* _YOUR TASK_: Read through the data, and wherever a line holds the word "Console", write that line out.

* _DATA FOR REVIEW_:

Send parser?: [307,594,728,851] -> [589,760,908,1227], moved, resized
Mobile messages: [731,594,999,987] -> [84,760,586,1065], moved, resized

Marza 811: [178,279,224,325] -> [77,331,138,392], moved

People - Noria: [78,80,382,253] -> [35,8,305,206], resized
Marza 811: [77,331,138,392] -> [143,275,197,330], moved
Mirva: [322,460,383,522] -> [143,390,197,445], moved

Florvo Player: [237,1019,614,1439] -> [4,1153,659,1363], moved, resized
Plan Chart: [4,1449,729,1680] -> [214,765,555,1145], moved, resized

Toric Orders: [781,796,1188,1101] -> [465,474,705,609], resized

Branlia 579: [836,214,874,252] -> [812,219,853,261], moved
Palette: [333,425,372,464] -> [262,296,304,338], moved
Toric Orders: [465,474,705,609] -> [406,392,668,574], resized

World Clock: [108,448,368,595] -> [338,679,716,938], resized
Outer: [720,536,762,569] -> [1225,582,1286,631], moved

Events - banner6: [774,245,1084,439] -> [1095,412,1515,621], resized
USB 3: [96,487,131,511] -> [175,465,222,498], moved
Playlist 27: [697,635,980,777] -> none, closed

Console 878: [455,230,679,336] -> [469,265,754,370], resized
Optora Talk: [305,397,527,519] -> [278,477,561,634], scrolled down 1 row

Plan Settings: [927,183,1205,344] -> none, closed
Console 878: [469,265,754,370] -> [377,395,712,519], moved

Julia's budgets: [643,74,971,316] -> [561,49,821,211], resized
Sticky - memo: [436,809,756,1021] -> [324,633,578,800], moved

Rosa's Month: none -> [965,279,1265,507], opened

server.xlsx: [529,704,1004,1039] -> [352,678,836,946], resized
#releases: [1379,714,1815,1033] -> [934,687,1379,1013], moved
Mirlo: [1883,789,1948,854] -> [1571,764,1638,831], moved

* _EXPECTED OUTPUT_:
Console 878: [455,230,679,336] -> [469,265,754,370], resized
Console 878: [469,265,754,370] -> [377,395,712,519], moved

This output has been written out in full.